**Exercise instructions**
What is needed is a verbatim copy of the data, minus the pictures.

Start of Source data

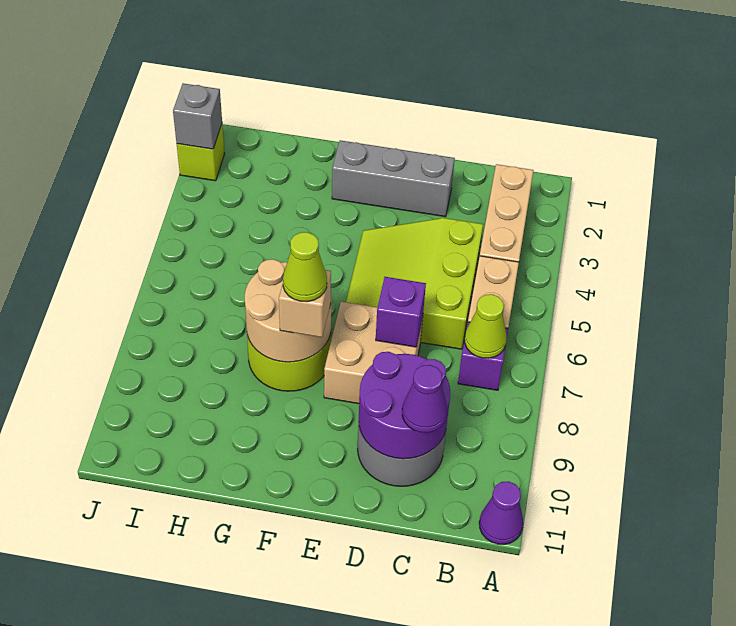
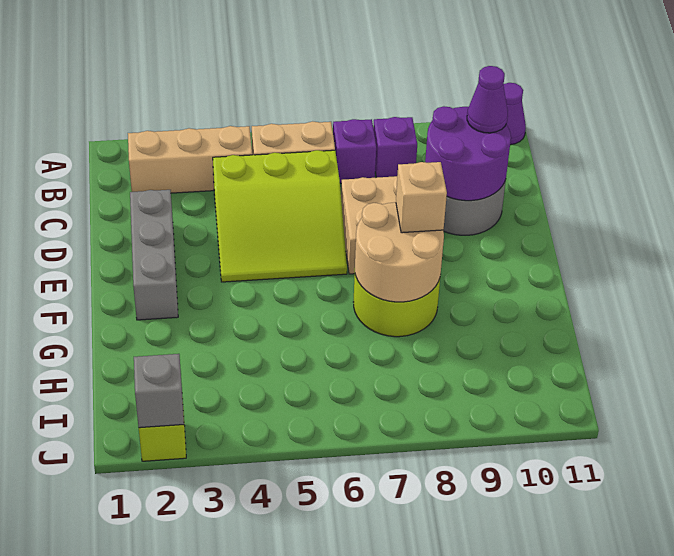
lime cone B7 level 2 -> none
purple brick D7 level 2 -> purple brick B8 level 1
lime cone F8 level 4 -> none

End of Source data

**Written answer**
lime cone B7 level 2 -> none
purple brick D7 level 2 -> purple brick B8 level 1
lime cone F8 level 4 -> none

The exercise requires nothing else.